* Your assignment
Take the line containing "D5: LED (A COM, K W3) -> LED (A W3, K COM)" and each line after it through the end of the data below, and return them exactly, minus any pictures.

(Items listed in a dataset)

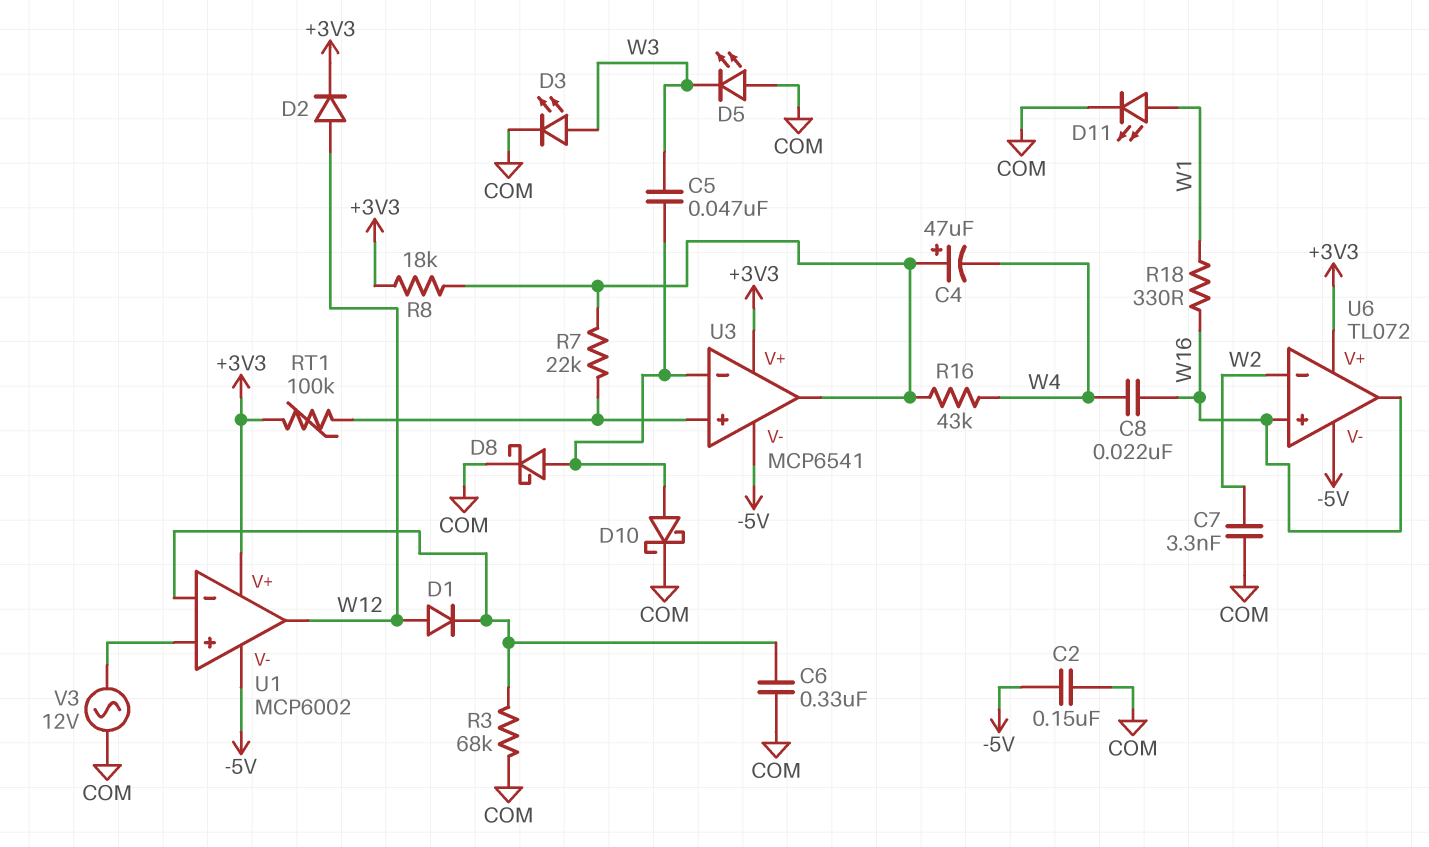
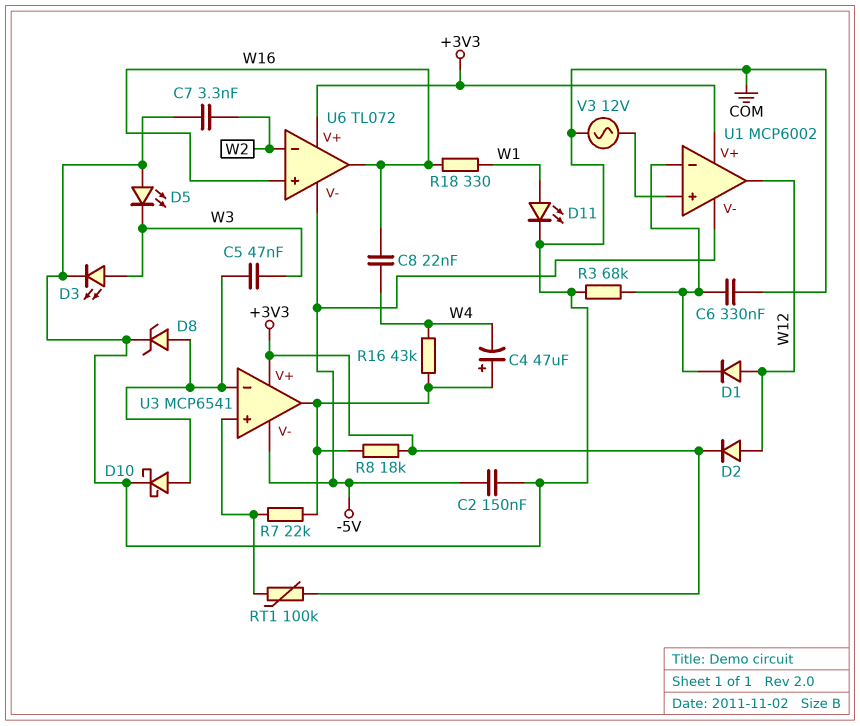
D8: schottky (A U3/in-, K COM) -> zener (A U3/in-, K COM)

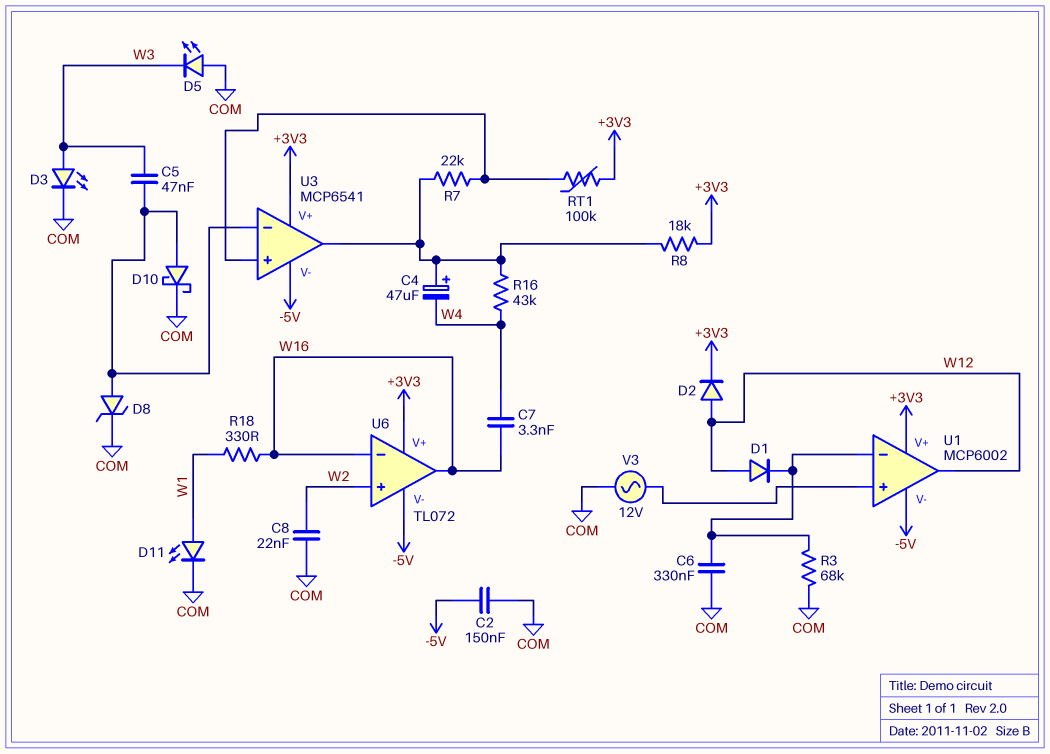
C7: 3.3nF (COM, W2) -> 3.3nF (W4, W16)
C8: 22nF (W4, W16) -> 22nF (COM, W2)
U6 pin in+: W16 -> W2
U6 pin in-: W2 -> W16

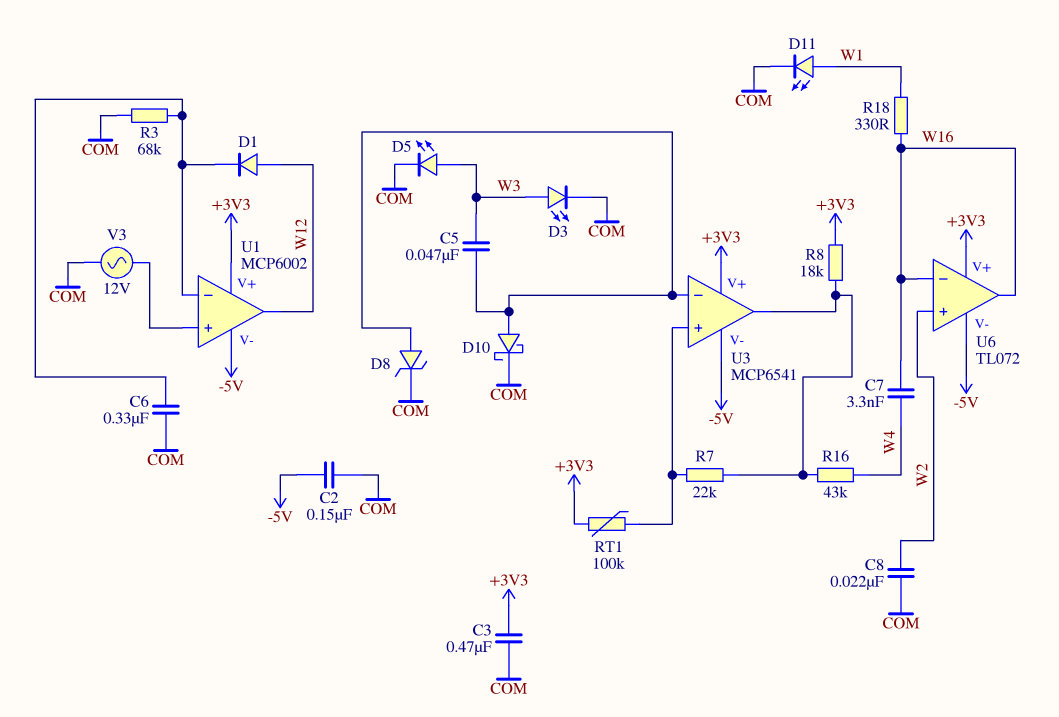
C3: none -> 470nF (+3V3, COM)
C4: 47uF (plus U3/out, minus W4) -> none
D2: diode (A W12, K +3V3) -> none
D5: LED (A COM, K W3) -> LED (A W3, K COM)

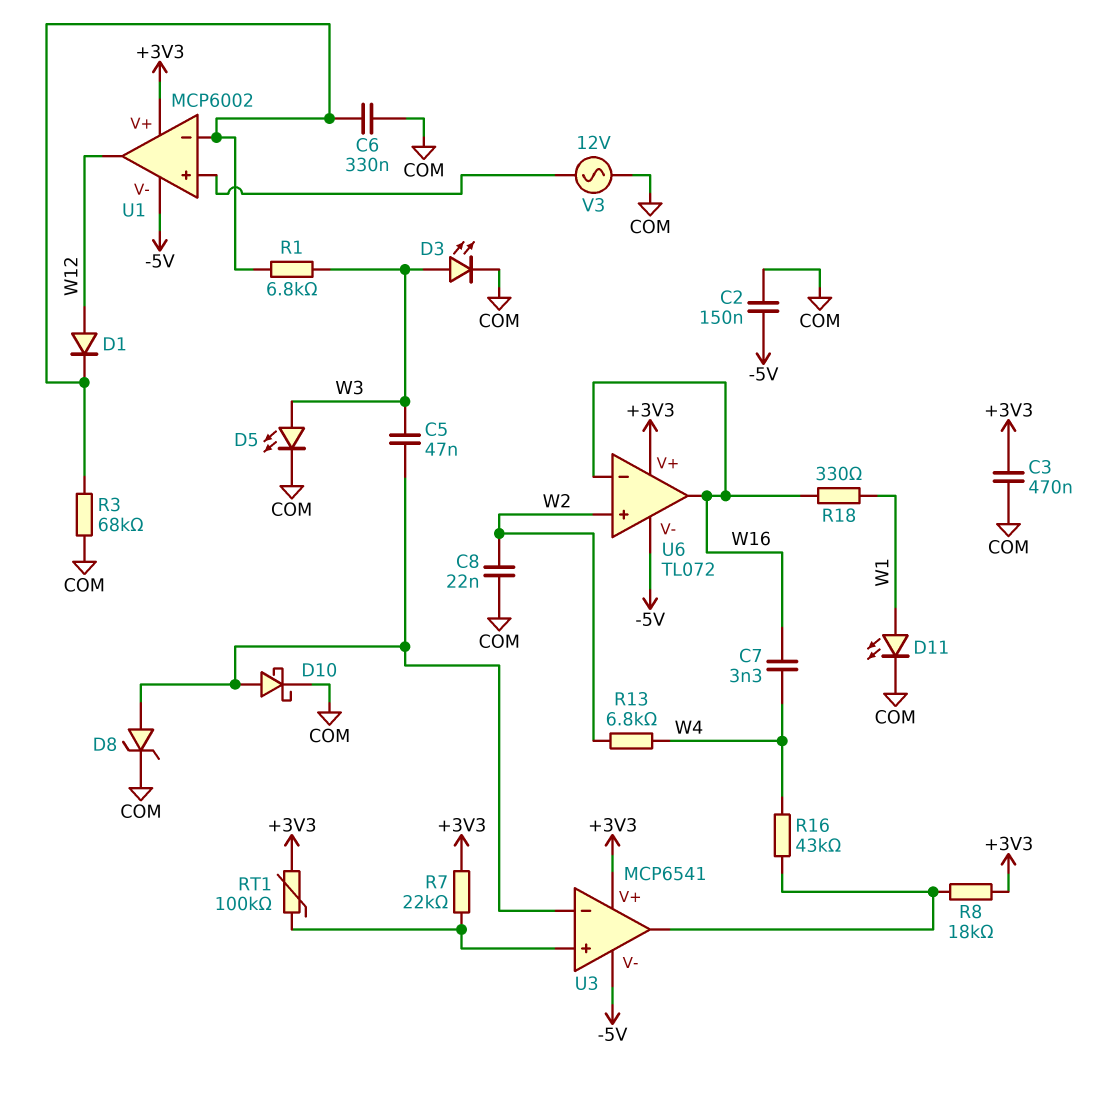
R1: none -> 6.8k (U1/in-, W3)
R7: 22k (U3/in+, U3/out) -> 22k (+3V3, U3/in+)
R13: none -> 6.8k (W2, W4)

* Response area
D5: LED (A COM, K W3) -> LED (A W3, K COM)

R1: none -> 6.8k (U1/in-, W3)
R7: 22k (U3/in+, U3/out) -> 22k (+3V3, U3/in+)
R13: none -> 6.8k (W2, W4)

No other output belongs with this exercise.